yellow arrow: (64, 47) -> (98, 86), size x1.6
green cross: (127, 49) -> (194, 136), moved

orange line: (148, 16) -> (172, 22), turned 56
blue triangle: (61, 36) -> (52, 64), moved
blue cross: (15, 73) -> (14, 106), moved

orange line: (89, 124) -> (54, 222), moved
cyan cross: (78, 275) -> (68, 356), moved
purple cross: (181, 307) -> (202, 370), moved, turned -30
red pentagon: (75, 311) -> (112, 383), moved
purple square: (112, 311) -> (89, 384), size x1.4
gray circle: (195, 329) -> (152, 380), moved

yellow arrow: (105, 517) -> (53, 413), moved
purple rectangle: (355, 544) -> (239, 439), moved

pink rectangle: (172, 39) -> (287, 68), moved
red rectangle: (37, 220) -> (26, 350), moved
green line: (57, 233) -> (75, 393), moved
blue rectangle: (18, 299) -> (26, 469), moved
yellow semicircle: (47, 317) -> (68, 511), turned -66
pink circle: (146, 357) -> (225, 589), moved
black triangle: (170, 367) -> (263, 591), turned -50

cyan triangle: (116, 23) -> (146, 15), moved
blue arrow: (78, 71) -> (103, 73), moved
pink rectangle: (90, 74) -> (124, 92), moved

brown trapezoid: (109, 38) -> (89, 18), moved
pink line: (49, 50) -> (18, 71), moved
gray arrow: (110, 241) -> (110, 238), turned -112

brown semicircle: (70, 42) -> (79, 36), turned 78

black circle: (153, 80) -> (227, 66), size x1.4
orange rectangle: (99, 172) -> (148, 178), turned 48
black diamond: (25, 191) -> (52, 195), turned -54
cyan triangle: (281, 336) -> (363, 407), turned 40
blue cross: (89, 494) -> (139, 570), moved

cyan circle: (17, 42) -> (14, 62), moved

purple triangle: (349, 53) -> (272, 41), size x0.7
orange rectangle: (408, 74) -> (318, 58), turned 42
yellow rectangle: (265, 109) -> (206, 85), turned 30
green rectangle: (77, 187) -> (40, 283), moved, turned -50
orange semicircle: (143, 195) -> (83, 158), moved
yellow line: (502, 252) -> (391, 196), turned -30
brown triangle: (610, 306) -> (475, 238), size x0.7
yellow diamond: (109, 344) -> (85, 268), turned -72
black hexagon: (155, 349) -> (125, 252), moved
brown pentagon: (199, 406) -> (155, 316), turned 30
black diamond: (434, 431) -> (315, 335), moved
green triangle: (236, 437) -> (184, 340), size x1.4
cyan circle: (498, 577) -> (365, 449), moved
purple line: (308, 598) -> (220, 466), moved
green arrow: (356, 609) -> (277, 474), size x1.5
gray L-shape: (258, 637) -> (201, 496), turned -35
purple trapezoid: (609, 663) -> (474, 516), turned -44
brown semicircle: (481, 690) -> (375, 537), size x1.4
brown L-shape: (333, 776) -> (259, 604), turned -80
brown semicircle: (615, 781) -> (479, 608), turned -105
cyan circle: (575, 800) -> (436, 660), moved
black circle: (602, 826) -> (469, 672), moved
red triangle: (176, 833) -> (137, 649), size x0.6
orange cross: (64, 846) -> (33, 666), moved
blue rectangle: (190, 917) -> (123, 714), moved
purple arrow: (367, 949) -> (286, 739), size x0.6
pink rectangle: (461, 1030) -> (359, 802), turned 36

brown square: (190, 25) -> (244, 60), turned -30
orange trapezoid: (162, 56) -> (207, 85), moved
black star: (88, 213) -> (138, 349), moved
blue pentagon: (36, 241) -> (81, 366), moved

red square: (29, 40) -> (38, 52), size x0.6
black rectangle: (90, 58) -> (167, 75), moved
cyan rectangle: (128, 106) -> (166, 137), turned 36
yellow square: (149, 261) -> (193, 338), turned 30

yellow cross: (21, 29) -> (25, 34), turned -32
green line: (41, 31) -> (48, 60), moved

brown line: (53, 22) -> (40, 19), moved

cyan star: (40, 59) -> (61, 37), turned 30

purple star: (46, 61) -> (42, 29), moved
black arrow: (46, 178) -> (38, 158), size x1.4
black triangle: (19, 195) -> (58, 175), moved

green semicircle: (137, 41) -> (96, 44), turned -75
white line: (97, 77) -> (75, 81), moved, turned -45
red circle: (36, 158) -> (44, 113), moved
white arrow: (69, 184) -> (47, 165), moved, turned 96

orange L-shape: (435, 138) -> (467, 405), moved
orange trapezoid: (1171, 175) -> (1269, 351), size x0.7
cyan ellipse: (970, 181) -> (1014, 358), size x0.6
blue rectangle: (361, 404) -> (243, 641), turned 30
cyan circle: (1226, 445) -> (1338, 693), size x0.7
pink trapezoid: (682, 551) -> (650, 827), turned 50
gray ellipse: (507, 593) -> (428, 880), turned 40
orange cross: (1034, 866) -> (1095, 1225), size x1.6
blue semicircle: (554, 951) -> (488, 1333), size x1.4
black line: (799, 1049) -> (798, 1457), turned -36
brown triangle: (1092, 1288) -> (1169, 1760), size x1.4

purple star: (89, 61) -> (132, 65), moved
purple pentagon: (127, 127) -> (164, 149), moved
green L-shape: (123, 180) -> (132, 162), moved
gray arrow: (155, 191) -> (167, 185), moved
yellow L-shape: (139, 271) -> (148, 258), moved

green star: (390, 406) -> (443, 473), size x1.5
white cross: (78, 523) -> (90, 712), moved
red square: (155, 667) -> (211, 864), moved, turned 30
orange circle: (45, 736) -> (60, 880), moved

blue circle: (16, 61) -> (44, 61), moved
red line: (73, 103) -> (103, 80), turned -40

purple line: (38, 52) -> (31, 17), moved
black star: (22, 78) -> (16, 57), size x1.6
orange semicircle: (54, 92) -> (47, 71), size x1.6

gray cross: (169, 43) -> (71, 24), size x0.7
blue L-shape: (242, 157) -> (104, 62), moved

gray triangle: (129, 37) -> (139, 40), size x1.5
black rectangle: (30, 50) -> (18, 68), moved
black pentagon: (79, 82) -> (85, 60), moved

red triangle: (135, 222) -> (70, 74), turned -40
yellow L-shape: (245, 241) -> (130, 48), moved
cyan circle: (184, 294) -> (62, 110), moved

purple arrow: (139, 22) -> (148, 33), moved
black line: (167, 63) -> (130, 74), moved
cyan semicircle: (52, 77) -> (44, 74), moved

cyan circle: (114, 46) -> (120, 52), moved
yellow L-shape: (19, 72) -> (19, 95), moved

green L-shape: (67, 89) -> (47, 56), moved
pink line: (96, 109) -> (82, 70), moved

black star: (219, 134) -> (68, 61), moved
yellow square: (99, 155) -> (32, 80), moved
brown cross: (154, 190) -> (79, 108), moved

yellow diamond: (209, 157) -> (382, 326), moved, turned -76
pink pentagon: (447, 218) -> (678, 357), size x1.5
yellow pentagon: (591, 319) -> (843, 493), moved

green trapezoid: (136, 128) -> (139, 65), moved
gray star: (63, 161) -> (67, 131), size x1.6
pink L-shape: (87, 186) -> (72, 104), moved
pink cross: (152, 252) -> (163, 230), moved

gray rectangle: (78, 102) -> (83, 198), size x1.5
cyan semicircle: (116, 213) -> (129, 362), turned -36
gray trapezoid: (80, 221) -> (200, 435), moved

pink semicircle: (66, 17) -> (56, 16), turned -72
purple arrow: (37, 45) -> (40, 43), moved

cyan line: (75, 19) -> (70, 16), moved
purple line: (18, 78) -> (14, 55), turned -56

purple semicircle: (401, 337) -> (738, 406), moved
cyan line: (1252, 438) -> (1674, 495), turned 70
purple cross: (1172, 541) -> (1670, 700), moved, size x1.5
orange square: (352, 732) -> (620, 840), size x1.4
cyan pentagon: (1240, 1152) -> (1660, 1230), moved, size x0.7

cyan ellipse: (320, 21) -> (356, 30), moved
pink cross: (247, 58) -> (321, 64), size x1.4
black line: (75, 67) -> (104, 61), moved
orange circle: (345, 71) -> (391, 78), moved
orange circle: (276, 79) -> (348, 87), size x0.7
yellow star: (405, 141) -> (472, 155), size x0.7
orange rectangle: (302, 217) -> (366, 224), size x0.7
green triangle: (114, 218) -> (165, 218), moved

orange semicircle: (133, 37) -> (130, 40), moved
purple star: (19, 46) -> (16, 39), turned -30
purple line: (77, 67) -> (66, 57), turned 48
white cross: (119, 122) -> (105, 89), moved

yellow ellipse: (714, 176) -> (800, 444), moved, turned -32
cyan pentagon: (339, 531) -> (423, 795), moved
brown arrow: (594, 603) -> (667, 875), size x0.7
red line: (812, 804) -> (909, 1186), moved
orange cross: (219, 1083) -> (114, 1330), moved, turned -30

#####

Copy out, from the listing above, every line that contains the string "ellipse".

cyan ellipse: (970, 181) -> (1014, 358), size x0.6
gray ellipse: (507, 593) -> (428, 880), turned 40
cyan ellipse: (320, 21) -> (356, 30), moved
yellow ellipse: (714, 176) -> (800, 444), moved, turned -32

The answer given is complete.